▶ [EXCERPTED DATA]:
-=-=-=-=-

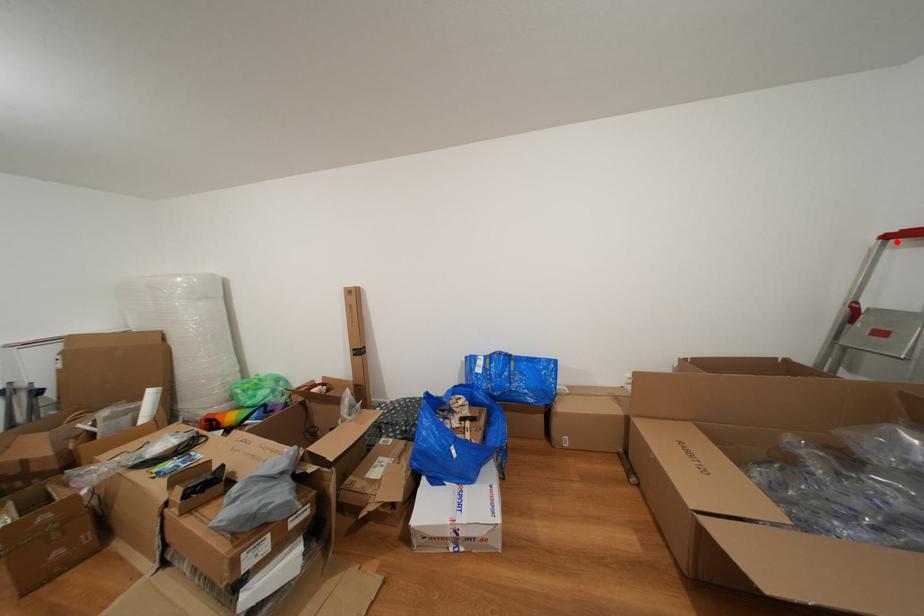
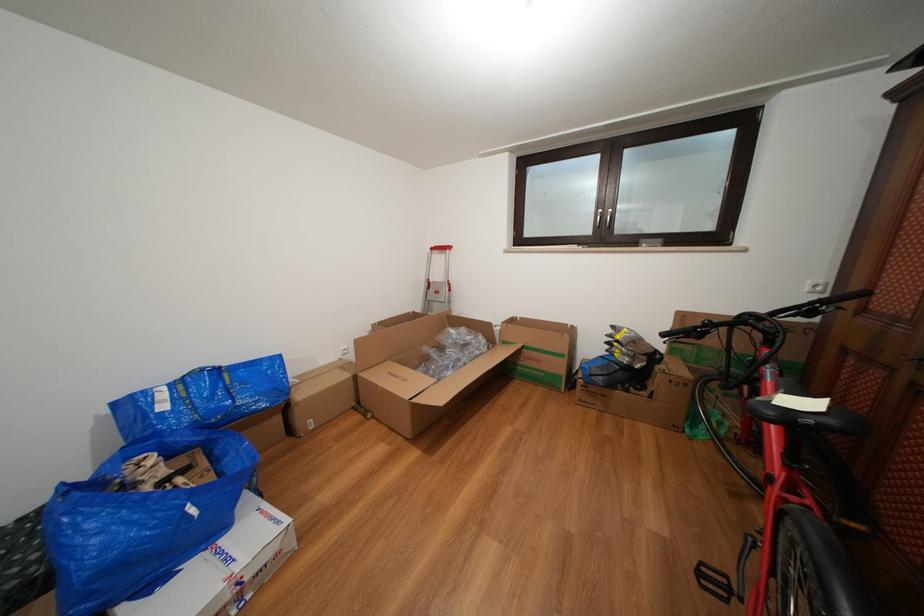
Locate, in the second image, the point that corresponds to the highlighted location in the first image.

(441, 254)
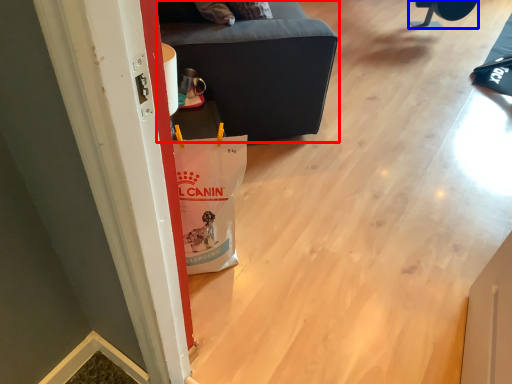
Question: Which point is further to the camera, furniture (highlighted by a red box) or furniture (highlighted by a blue box)?

Choices:
 (A) furniture
 (B) furniture

Answer: (B)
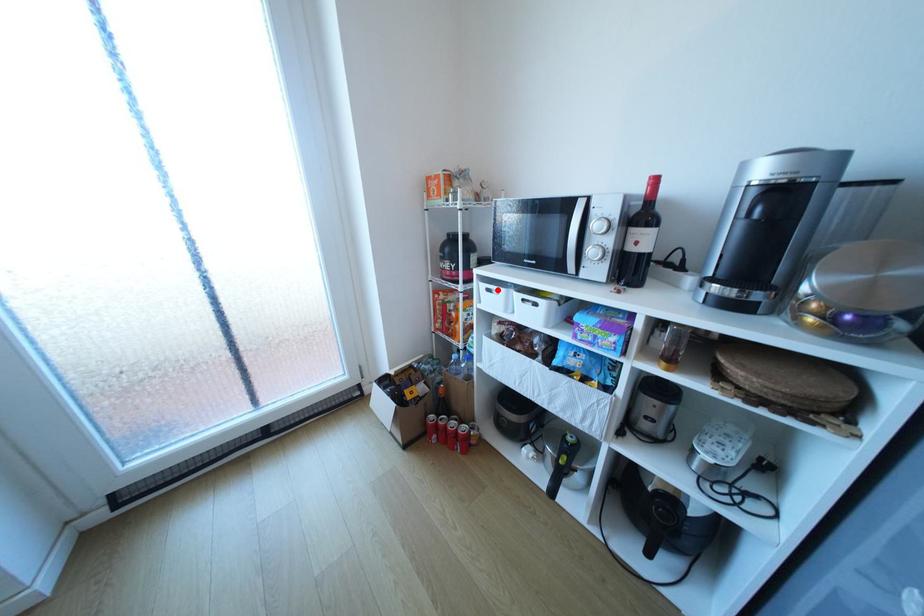
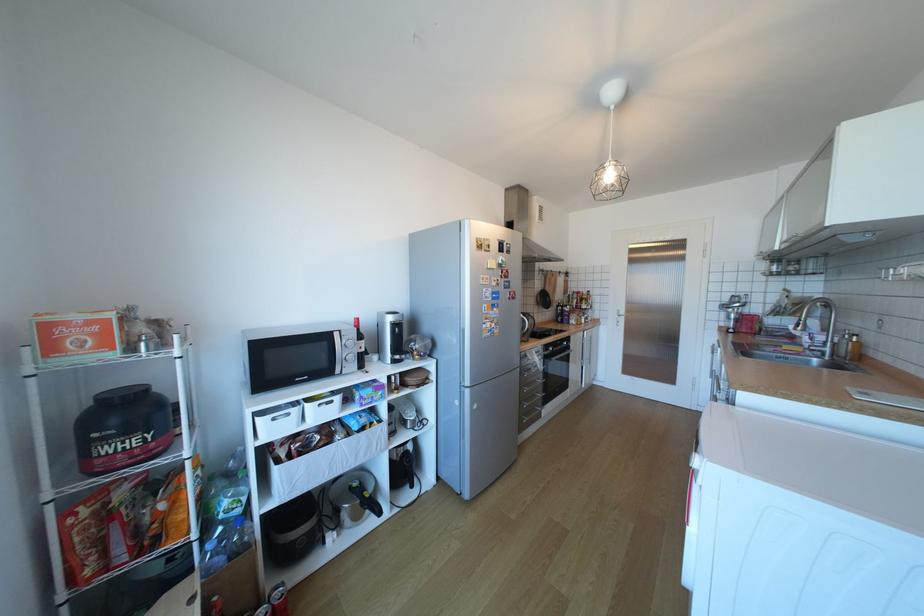
Where in the second image is the point corresponding to the highlighted location from the first image?

(283, 419)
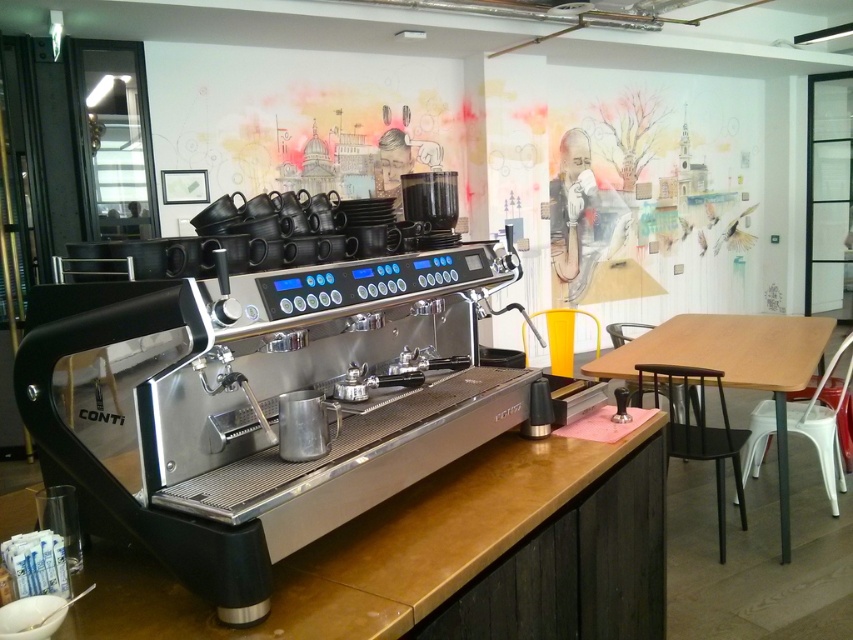
In the scene shown: You are a barista who needs to place a large tray of baked goods on the wooden countertop at center. Considering the space available, will the tray fit if the tray is as wide as the black matte stool at lower right?

The wooden countertop at center has a larger width than the black matte stool at lower right, so the tray should fit comfortably on the wooden countertop at center.

You are a barista who needs to place a large tray of pastries. Which surface can accommodate it better, the wooden countertop at center or the wooden table at right?

The wooden table at right has a greater width than the wooden countertop at center, so it can accommodate the large tray of pastries better.

You are a barista standing at the counter and want to reach the espresso machine controls. The espresso machine controls are located on the wooden countertop at center. Considering your arm can reach 36 inches, can you comfortably reach them?

The wooden countertop at center is 36.57 inches away from the viewer. Since your arm can reach 36 inches, you cannot comfortably reach the espresso machine controls located on the wooden countertop at center as the distance exceeds your arm reach by 0.57 inches.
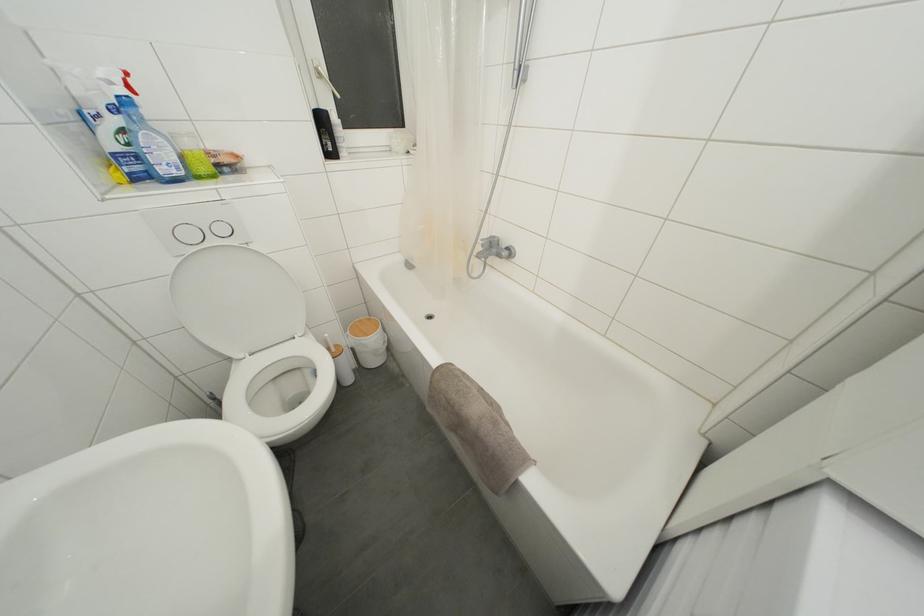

-=-=-=-=-

▶ [CHALLENGE]:
Rewrite all of the material, replacing "barista" with "cafe worker" everywhere it occurs and changing nothing else. Leave out the pictures.

▶ [RESULT]:
Locate, in the second image, the point that corresponds to the highlighted location in the first image.

(441, 254)
Question: Which point is further to the camera, furniture (highlighted by a red box) or furniture (highlighted by a blue box)?

Choices:
 (A) furniture
 (B) furniture

Answer: (B)
Where in the second image is the point corresponding to the highlighted location from the first image?

(283, 419)
In the scene shown: You are a cafe worker who needs to place a large tray of baked goods on the wooden countertop at center. Considering the space available, will the tray fit if the tray is as wide as the black matte stool at lower right?

The wooden countertop at center has a larger width than the black matte stool at lower right, so the tray should fit comfortably on the wooden countertop at center.

You are a cafe worker who needs to place a large tray of pastries. Which surface can accommodate it better, the wooden countertop at center or the wooden table at right?

The wooden table at right has a greater width than the wooden countertop at center, so it can accommodate the large tray of pastries better.

You are a cafe worker standing at the counter and want to reach the espresso machine controls. The espresso machine controls are located on the wooden countertop at center. Considering your arm can reach 36 inches, can you comfortably reach them?

The wooden countertop at center is 36.57 inches away from the viewer. Since your arm can reach 36 inches, you cannot comfortably reach the espresso machine controls located on the wooden countertop at center as the distance exceeds your arm reach by 0.57 inches.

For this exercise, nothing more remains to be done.